> [Problem to solve] An exact transcription of the records is required, minus any images.

[Items listed in a dataset]
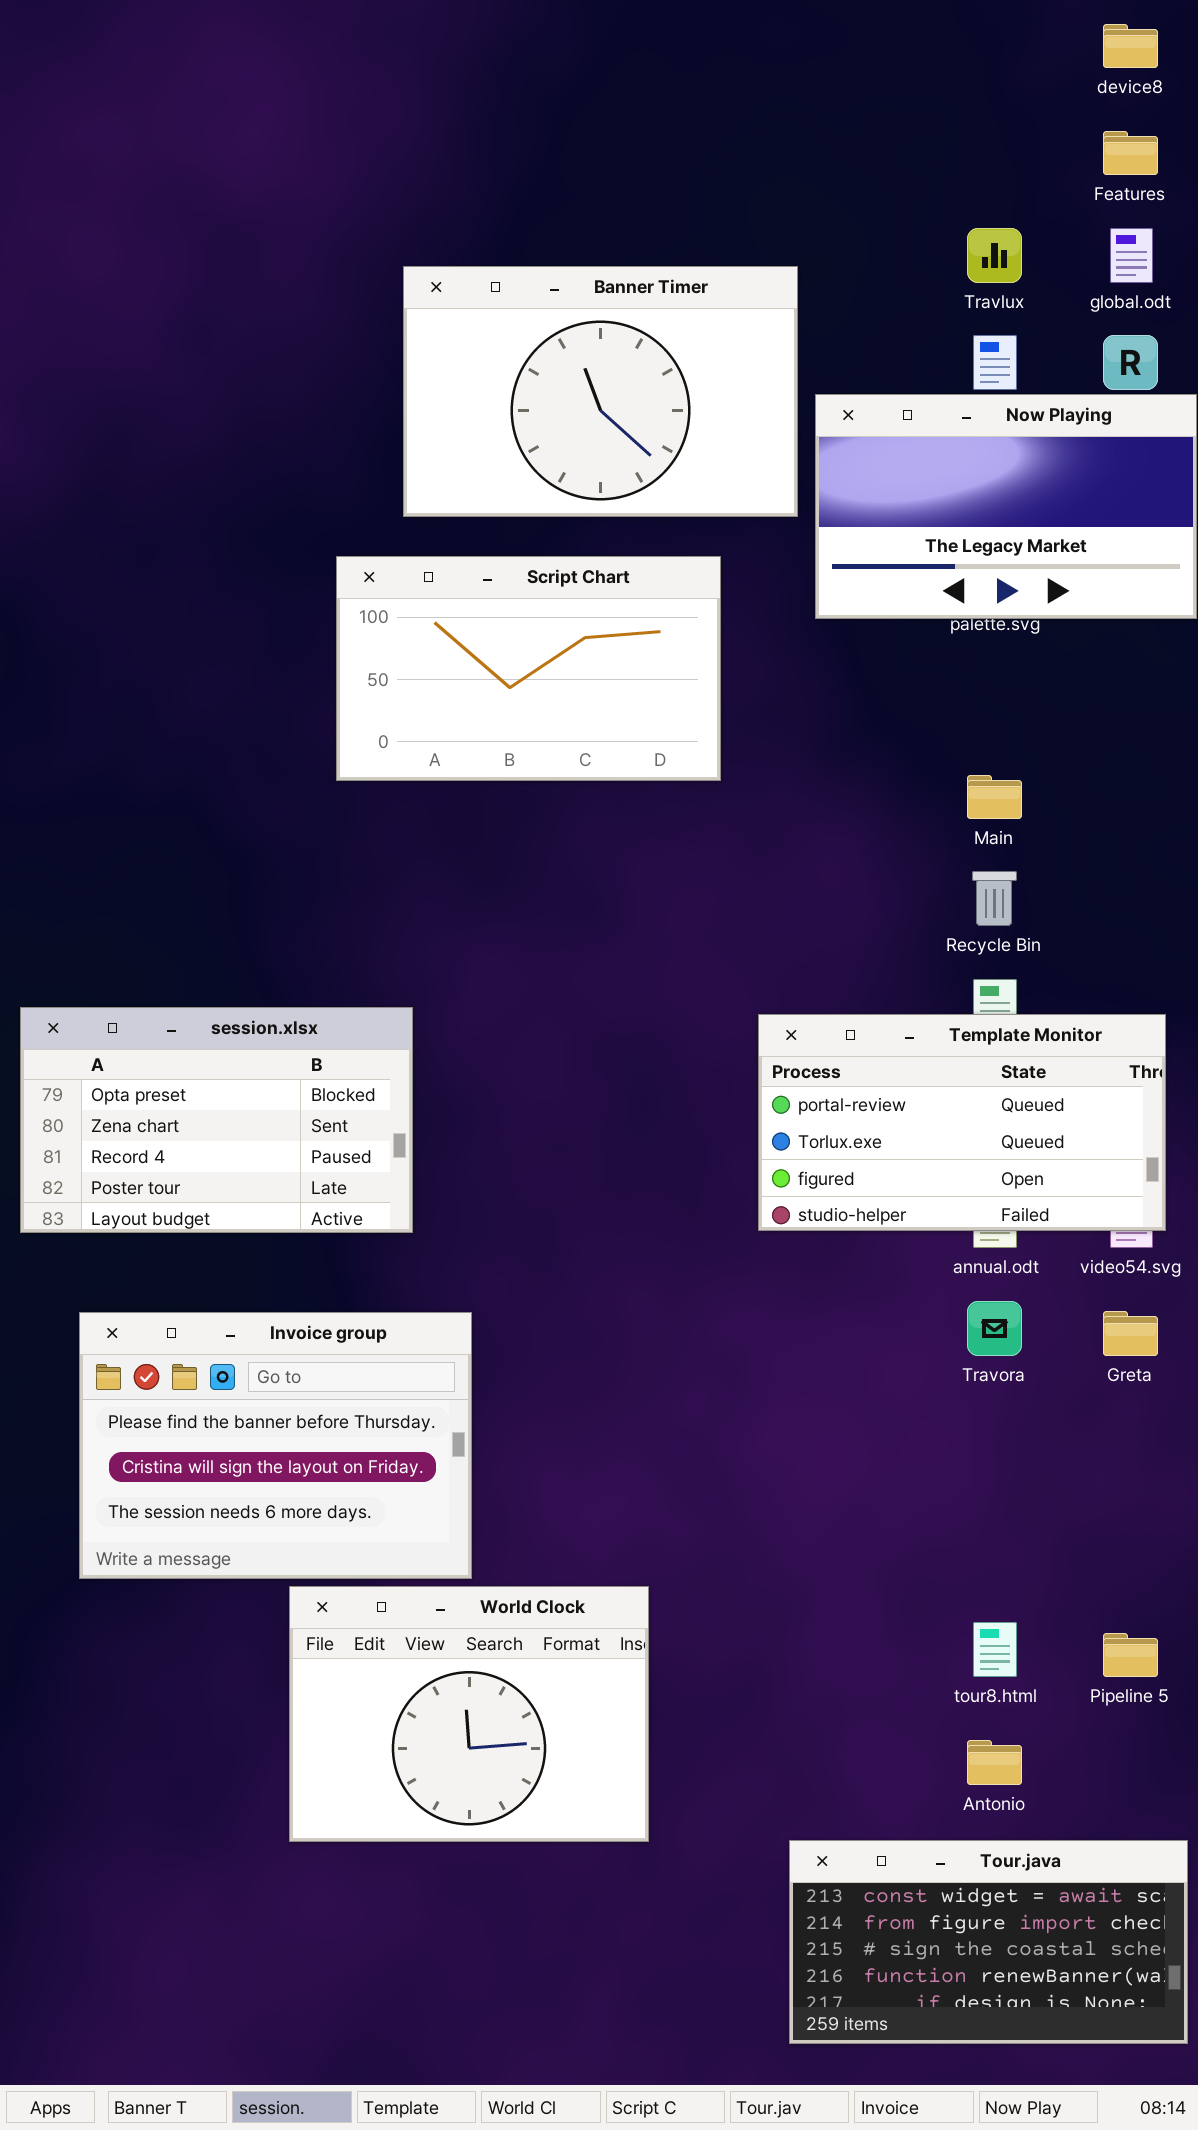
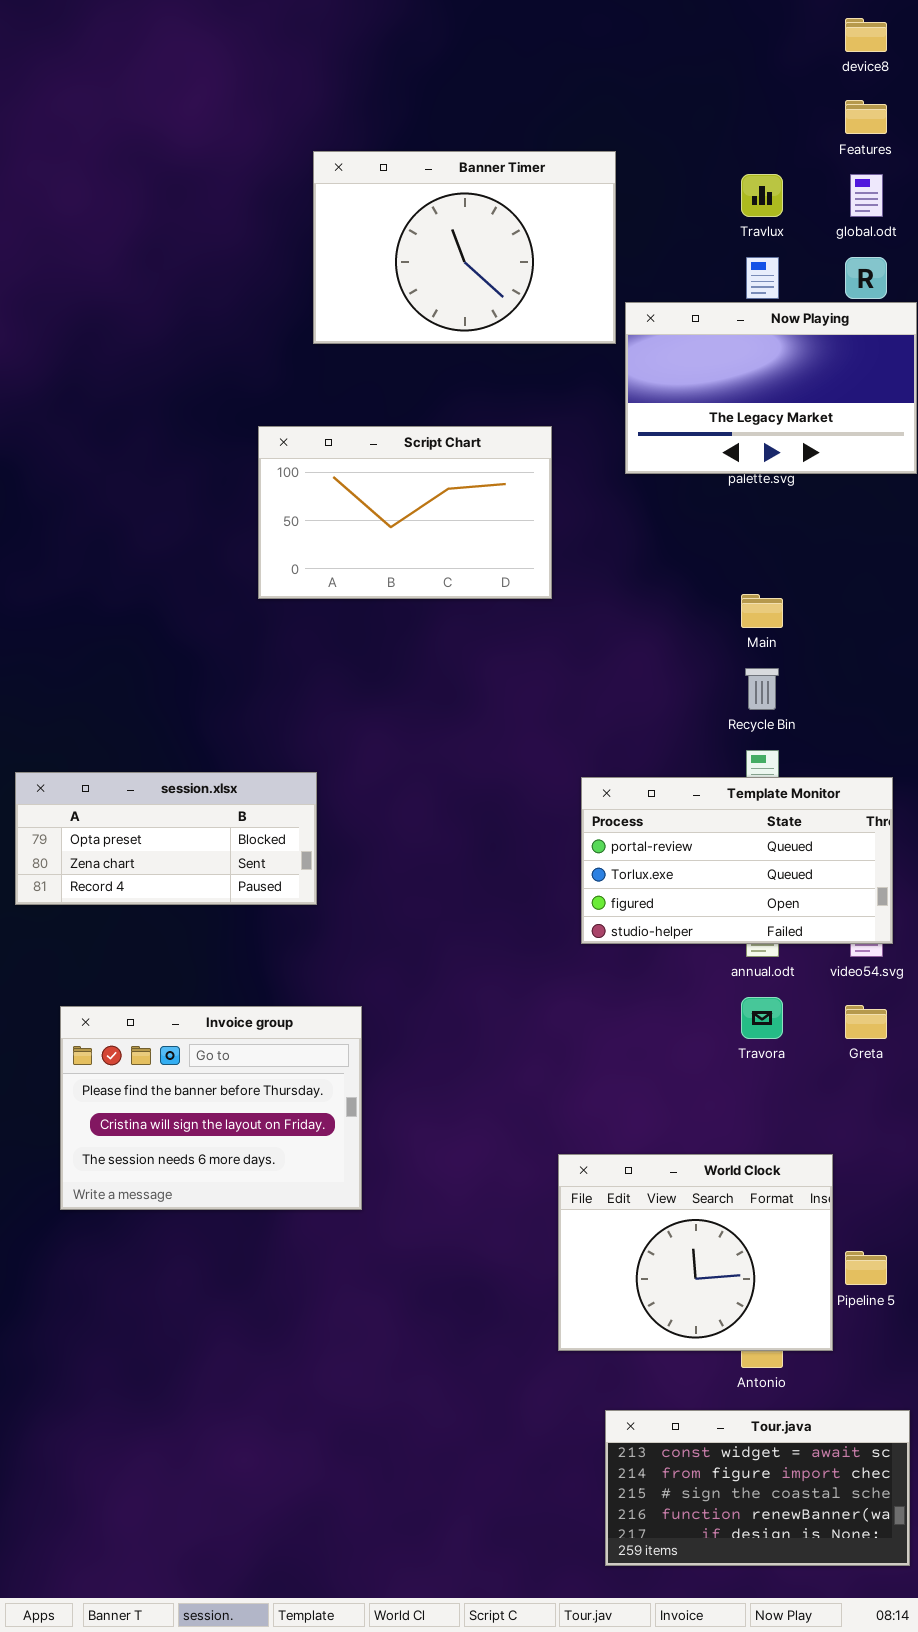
Banner Timer: [403,266,798,517] -> [313,151,616,344], moved
session.xlsx: [20,1007,413,1233] -> [15,772,317,905], resized
World Clock: [289,1586,649,1842] -> [558,1154,833,1351], moved

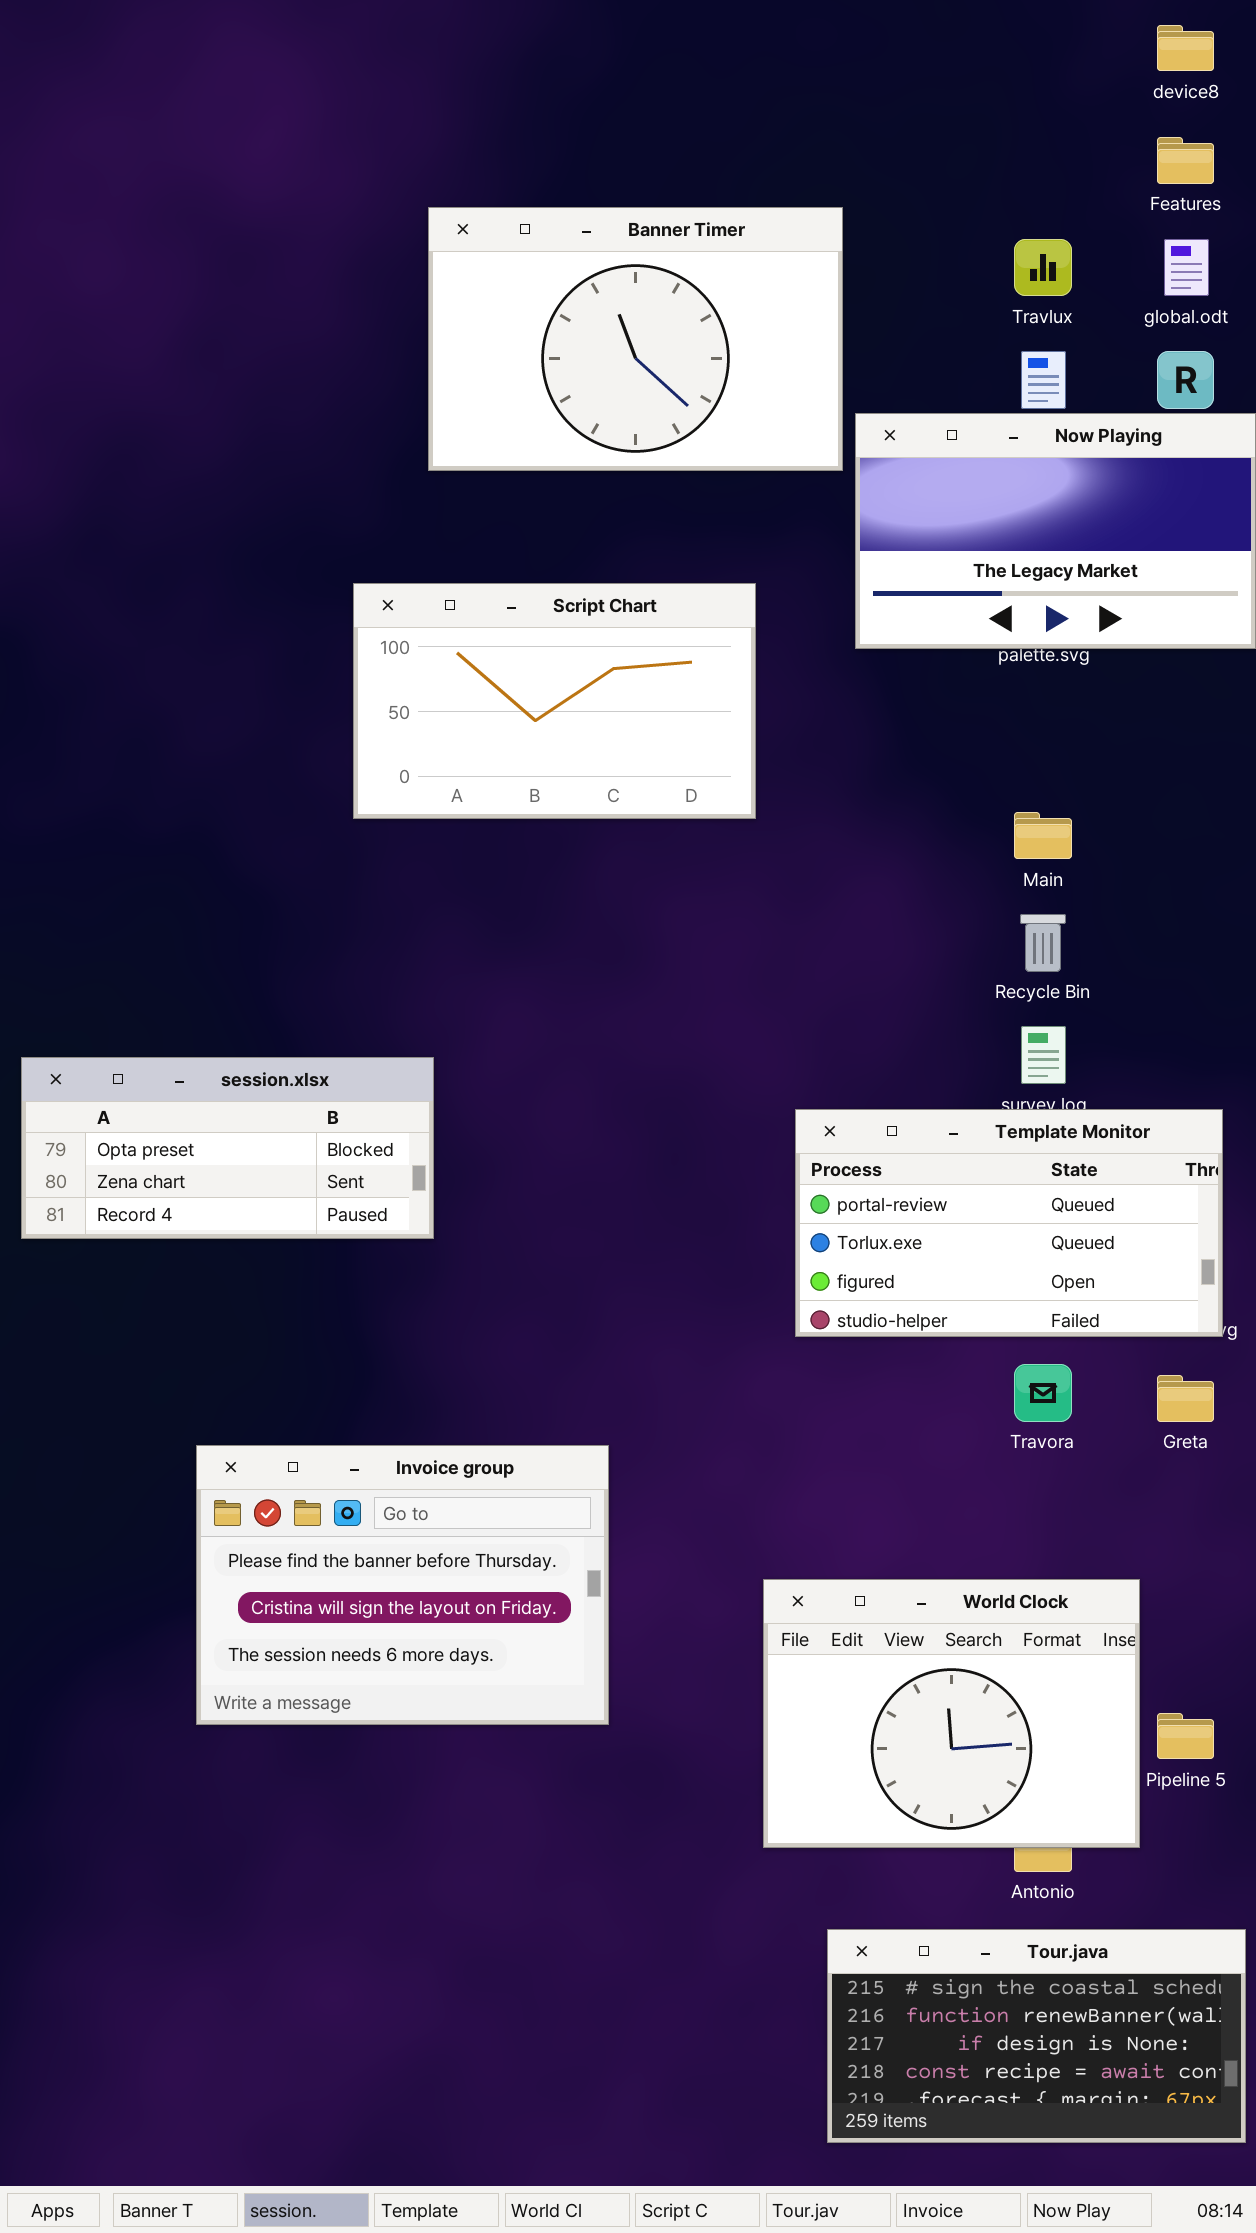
Template Monitor: [581,777,893,944] -> [795,1109,1223,1337], moved
Invoice group: [60,1006,362,1210] -> [196,1445,609,1725], moved
Tour.java: [605,1410,910,1566] -> [827,1929,1246,2143], scrolled down 2 rows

> [Answer below]
Banner Timer: [403,266,798,517] -> [313,151,616,344], moved
session.xlsx: [20,1007,413,1233] -> [15,772,317,905], resized
World Clock: [289,1586,649,1842] -> [558,1154,833,1351], moved

Template Monitor: [581,777,893,944] -> [795,1109,1223,1337], moved
Invoice group: [60,1006,362,1210] -> [196,1445,609,1725], moved
Tour.java: [605,1410,910,1566] -> [827,1929,1246,2143], scrolled down 2 rows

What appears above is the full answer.